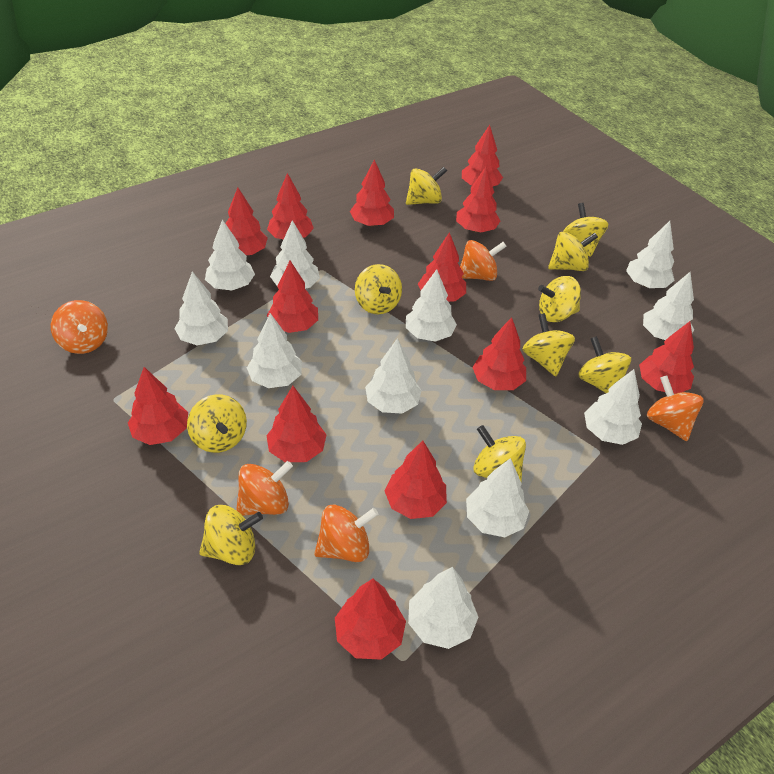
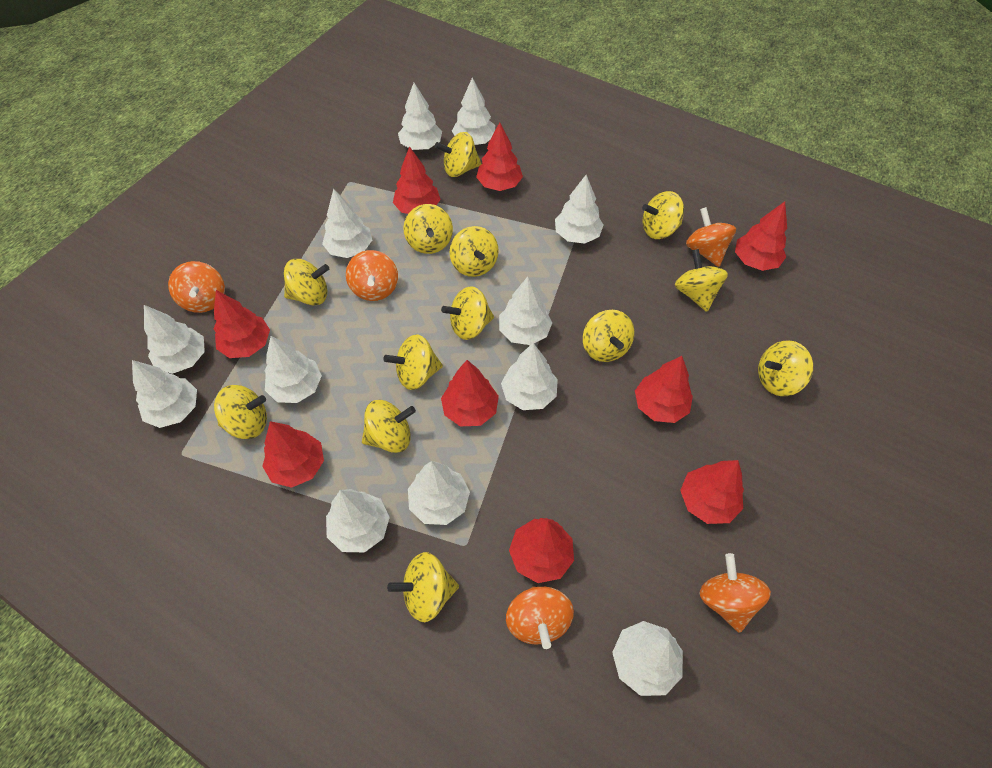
red tree: 13 -> 9
white tree: 11 -> 12
yellow spinning top: 10 -> 13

**What the exercise asks**
Pictures stay out of the answer; the rest of the listing above is returned exactly.

**The answer**
red tree: 13 -> 9
white tree: 11 -> 12
yellow spinning top: 10 -> 13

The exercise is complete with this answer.